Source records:
○ ○ ○ ○ ○
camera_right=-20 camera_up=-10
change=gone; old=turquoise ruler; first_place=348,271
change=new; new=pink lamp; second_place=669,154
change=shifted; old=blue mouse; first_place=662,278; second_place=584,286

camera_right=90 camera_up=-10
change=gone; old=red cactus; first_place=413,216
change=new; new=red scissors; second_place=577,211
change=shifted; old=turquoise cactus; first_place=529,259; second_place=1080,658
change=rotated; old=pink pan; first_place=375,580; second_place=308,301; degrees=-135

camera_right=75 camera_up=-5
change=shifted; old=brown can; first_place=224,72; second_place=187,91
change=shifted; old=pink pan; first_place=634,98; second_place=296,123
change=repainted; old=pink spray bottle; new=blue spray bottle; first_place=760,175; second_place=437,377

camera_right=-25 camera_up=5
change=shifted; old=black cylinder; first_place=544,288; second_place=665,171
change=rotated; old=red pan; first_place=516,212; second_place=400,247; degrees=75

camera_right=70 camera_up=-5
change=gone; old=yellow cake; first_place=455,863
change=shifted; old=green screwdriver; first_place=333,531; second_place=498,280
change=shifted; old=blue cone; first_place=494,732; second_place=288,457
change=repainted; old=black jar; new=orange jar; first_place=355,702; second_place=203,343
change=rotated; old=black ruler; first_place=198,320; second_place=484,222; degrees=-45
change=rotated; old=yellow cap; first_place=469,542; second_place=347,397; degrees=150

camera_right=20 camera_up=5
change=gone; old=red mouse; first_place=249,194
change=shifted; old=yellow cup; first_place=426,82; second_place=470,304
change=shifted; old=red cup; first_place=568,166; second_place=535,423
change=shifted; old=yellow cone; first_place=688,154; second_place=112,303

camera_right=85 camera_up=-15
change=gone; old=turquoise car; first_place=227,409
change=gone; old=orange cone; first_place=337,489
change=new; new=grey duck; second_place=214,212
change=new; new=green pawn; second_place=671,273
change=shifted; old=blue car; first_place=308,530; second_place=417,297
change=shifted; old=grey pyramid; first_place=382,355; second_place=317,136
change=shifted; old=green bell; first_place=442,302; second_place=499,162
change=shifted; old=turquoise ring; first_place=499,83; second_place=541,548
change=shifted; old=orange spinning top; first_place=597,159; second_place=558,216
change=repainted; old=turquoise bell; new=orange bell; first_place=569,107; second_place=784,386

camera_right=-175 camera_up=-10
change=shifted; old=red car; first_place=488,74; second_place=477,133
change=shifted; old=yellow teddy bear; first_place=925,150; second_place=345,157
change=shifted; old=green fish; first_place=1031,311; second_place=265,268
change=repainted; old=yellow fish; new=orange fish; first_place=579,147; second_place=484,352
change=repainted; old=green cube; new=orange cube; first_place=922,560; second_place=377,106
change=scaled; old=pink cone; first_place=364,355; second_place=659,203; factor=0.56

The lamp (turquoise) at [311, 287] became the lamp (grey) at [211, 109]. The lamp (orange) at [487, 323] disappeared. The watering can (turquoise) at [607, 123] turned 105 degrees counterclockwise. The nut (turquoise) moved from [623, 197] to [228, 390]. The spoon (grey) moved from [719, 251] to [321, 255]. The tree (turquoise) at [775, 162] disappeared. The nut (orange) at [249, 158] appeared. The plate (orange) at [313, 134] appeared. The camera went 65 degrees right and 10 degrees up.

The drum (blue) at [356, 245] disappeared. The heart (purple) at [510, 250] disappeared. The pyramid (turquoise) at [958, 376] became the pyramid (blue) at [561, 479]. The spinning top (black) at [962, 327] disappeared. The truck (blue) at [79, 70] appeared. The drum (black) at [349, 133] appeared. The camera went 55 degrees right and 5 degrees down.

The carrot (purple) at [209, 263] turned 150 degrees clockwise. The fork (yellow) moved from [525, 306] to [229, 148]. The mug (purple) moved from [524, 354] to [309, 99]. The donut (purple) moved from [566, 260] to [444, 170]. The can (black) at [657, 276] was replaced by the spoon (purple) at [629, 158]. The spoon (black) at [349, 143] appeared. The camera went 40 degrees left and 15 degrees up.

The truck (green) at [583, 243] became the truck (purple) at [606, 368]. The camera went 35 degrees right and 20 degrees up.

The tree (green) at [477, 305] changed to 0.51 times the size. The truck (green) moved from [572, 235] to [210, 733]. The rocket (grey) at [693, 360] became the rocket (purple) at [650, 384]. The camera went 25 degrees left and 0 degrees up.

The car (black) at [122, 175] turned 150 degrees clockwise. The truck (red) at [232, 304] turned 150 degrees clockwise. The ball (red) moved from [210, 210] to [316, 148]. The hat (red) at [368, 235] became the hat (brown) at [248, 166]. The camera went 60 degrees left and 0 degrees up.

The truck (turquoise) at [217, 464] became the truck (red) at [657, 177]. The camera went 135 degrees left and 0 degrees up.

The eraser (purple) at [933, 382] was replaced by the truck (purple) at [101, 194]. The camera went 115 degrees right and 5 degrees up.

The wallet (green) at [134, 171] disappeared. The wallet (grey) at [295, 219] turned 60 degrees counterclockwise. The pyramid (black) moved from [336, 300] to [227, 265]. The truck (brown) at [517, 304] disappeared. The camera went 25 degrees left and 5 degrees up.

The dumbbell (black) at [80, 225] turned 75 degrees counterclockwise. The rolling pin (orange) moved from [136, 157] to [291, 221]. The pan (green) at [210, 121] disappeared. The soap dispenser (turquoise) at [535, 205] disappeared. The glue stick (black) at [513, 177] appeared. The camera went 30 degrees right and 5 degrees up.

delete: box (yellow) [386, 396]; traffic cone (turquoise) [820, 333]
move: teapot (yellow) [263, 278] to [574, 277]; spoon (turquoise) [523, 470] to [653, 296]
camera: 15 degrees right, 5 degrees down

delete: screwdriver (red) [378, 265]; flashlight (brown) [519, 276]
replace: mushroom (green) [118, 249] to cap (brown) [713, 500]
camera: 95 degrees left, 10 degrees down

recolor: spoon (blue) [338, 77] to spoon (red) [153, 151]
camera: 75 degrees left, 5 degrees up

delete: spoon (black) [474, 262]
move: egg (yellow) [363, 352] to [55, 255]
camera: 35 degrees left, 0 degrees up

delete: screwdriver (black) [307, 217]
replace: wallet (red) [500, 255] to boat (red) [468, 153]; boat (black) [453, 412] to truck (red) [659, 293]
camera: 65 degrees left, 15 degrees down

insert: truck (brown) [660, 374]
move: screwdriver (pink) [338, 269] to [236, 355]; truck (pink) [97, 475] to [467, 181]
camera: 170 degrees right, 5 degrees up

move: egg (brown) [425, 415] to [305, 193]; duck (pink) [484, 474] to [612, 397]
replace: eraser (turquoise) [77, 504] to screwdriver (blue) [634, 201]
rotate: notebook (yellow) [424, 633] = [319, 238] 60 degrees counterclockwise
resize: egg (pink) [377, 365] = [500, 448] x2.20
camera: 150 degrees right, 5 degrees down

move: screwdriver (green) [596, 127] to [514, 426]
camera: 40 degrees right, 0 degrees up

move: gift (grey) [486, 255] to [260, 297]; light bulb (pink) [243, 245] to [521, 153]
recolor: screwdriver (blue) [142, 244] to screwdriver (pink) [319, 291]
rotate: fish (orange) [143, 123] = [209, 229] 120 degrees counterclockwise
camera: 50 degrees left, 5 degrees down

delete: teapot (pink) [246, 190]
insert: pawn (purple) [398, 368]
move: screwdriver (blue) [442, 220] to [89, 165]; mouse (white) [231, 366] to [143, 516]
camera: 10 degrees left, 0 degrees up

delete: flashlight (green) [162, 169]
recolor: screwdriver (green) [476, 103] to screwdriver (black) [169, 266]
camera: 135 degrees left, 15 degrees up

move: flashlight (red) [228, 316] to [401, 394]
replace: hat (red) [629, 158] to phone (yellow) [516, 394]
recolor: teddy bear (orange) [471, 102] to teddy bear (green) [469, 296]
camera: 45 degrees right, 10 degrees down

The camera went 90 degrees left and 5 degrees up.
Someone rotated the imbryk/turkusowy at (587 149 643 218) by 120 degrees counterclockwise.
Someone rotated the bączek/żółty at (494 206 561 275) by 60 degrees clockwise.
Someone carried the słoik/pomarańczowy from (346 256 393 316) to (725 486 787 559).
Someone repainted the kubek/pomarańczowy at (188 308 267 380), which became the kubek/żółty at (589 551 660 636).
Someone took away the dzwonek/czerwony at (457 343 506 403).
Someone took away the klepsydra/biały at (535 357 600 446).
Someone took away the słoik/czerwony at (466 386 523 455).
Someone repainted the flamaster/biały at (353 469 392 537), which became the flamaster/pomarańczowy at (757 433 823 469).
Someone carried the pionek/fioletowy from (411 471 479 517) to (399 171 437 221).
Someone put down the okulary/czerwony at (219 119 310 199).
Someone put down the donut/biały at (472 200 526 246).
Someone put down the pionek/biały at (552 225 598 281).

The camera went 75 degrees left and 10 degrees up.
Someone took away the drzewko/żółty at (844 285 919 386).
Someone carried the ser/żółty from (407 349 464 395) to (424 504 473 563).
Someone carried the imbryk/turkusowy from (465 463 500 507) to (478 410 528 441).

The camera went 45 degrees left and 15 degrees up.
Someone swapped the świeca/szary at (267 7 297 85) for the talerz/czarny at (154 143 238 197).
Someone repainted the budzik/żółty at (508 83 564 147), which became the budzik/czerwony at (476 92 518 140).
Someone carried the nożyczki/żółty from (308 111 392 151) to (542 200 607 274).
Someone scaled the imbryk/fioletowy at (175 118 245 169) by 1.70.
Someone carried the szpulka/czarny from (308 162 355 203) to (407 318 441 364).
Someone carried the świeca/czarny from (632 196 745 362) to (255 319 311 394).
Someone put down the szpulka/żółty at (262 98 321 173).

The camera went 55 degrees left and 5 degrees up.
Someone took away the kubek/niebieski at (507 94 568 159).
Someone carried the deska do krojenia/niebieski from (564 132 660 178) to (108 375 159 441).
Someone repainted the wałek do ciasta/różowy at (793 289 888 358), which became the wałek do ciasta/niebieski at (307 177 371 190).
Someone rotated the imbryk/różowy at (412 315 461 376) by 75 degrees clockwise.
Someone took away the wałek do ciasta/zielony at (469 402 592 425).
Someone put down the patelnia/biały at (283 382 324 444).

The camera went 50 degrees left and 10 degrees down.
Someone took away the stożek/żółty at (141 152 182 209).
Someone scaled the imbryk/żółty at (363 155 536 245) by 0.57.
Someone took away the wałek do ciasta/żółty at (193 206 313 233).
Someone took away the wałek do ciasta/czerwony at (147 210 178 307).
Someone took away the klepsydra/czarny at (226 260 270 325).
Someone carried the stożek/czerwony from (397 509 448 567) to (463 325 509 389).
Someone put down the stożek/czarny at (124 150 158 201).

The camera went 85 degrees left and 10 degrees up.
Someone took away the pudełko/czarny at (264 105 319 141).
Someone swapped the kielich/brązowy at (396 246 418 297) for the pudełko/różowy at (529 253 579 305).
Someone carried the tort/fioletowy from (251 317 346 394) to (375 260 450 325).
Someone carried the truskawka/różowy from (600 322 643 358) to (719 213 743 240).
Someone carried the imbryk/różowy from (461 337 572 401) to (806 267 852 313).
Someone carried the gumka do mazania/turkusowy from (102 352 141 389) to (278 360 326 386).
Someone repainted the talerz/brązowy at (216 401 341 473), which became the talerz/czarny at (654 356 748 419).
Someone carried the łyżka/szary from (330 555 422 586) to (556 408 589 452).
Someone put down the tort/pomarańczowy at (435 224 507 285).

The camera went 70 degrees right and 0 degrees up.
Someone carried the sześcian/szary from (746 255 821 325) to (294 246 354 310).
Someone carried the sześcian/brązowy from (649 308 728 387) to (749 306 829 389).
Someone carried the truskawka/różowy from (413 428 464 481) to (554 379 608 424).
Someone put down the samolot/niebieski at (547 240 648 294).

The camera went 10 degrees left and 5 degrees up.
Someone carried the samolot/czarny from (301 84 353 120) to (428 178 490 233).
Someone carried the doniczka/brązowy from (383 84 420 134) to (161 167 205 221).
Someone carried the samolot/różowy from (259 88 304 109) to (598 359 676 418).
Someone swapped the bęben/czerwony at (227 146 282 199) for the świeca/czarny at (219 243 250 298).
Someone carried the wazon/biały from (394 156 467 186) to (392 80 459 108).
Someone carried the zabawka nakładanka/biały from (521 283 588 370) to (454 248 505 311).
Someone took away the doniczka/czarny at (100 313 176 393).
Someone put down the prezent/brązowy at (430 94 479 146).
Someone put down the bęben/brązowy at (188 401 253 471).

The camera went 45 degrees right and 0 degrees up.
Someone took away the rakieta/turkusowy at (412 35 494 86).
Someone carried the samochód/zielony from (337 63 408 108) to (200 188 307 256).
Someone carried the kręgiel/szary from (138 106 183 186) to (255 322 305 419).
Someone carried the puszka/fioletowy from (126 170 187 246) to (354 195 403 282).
○ ○ ○ ○ ○
▶ **WHAT IS EXPECTED**: Reproduce, character for character, only the lines of the preceding data that start at the line with "Someone repainted the flamaster/biały" and end at the line with "Someone put down the donut/biały", both included.

▶ **EXERCISE ANSWER**:
Someone repainted the flamaster/biały at (353 469 392 537), which became the flamaster/pomarańczowy at (757 433 823 469).
Someone carried the pionek/fioletowy from (411 471 479 517) to (399 171 437 221).
Someone put down the okulary/czerwony at (219 119 310 199).
Someone put down the donut/biały at (472 200 526 246).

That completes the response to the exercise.